- [Work to be completed] If a line in the entries includes "NAND", show that line.

- [Record extracts]

:::::

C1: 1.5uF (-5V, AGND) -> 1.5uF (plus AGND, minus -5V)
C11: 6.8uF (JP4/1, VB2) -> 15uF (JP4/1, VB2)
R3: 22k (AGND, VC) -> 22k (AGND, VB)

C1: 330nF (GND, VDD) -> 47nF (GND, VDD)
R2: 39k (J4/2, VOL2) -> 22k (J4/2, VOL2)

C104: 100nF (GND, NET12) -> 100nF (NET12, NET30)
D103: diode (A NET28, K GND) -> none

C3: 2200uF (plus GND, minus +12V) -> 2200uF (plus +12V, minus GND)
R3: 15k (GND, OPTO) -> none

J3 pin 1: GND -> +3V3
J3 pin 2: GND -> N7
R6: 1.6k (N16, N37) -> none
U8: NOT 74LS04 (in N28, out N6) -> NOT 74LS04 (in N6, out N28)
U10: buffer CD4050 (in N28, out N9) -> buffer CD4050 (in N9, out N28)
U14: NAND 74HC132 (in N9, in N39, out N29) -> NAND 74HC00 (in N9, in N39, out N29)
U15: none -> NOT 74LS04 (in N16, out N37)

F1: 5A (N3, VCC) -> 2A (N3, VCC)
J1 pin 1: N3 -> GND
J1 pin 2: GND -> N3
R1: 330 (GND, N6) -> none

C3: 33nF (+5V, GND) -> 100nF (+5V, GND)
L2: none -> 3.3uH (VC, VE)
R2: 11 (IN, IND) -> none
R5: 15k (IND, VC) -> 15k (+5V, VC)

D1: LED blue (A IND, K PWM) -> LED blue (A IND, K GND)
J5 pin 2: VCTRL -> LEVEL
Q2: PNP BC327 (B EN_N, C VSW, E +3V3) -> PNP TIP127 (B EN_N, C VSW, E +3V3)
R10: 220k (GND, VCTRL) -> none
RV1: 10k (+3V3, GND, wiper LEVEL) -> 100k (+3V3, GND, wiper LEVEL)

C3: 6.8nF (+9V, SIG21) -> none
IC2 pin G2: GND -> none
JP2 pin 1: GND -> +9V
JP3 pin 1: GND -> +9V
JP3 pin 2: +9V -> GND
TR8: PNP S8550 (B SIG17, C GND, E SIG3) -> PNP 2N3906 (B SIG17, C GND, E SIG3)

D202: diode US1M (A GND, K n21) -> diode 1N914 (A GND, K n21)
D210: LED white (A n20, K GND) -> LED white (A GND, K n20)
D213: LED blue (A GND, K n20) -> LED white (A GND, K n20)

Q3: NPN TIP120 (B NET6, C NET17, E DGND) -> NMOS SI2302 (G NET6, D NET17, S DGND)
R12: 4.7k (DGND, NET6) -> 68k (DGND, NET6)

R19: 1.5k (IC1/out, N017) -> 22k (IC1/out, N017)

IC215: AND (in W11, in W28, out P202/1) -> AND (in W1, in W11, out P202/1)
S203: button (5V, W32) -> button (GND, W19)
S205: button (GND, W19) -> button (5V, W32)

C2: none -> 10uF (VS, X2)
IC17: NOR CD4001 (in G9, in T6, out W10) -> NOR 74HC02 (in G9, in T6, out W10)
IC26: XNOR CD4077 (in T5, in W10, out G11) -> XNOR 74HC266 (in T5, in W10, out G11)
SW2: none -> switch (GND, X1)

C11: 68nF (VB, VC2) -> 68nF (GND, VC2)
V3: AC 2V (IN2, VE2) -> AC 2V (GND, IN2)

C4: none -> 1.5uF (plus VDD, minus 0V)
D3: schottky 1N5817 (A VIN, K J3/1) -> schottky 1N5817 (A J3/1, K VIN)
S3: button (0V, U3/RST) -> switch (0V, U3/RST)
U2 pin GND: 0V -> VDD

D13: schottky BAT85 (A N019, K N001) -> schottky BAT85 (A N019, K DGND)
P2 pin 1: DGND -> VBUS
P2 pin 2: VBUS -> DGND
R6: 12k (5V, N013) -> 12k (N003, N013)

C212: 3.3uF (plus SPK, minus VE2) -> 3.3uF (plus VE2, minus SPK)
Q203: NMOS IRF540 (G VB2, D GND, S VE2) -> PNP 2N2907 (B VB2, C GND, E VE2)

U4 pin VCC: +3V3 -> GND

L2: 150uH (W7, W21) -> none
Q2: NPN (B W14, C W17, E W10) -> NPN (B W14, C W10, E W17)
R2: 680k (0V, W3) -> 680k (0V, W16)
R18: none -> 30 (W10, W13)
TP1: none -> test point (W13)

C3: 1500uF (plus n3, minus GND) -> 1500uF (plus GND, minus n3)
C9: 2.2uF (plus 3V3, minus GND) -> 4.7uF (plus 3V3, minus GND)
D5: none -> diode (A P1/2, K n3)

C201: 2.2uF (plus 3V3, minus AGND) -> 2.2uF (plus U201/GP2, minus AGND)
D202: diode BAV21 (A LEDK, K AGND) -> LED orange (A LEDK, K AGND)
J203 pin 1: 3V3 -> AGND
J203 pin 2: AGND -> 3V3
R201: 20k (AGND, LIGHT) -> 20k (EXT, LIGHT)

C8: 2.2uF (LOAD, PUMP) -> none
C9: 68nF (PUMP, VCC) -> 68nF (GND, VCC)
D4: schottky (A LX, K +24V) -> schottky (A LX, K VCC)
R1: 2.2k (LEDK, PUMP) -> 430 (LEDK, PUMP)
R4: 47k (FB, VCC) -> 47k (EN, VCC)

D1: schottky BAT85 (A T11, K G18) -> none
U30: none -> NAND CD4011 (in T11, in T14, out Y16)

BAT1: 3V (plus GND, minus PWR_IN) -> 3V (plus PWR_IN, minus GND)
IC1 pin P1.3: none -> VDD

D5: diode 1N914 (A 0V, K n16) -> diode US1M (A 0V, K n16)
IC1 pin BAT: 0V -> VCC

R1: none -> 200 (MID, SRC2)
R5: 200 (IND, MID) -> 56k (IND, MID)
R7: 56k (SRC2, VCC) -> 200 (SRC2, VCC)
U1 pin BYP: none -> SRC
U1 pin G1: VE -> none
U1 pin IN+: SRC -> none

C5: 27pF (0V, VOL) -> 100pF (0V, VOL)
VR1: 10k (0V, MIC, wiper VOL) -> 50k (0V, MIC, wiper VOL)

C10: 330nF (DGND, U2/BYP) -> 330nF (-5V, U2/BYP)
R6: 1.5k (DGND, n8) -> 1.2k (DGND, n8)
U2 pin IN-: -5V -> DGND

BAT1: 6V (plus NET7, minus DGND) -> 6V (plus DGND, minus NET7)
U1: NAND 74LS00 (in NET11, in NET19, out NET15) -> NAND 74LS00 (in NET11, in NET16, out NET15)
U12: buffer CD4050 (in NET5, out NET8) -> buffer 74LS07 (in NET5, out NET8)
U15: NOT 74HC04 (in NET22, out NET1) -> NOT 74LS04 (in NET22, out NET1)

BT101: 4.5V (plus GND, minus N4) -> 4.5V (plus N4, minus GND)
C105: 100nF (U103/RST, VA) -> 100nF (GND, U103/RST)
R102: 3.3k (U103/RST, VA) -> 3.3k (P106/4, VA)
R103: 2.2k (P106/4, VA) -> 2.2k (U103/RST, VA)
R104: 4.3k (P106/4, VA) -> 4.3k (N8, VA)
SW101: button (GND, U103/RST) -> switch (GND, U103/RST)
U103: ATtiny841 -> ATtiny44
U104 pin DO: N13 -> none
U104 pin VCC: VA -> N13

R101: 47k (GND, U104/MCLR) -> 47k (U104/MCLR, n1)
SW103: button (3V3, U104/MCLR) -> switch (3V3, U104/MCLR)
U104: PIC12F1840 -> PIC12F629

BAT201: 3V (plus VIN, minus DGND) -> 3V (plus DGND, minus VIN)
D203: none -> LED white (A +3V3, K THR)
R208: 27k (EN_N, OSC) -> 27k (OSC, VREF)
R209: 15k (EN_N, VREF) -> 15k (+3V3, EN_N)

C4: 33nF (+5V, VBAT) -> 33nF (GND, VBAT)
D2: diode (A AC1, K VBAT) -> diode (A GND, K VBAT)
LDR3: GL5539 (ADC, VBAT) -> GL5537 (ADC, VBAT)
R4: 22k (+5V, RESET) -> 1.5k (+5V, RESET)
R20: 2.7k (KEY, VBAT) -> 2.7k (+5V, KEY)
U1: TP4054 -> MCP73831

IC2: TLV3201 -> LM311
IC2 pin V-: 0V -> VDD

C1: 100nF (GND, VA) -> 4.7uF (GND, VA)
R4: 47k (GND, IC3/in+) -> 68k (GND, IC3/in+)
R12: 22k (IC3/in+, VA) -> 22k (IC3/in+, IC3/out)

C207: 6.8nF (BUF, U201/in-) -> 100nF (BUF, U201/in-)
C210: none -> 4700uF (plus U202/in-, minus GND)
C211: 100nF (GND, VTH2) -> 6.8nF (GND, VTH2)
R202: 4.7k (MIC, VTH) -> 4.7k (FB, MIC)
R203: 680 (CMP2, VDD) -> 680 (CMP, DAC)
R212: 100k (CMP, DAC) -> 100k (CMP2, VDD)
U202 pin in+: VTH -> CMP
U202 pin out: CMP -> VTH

:::::

- [Answer area]
U14: NAND 74HC132 (in N9, in N39, out N29) -> NAND 74HC00 (in N9, in N39, out N29)
U30: none -> NAND CD4011 (in T11, in T14, out Y16)
U1: NAND 74LS00 (in NET11, in NET19, out NET15) -> NAND 74LS00 (in NET11, in NET16, out NET15)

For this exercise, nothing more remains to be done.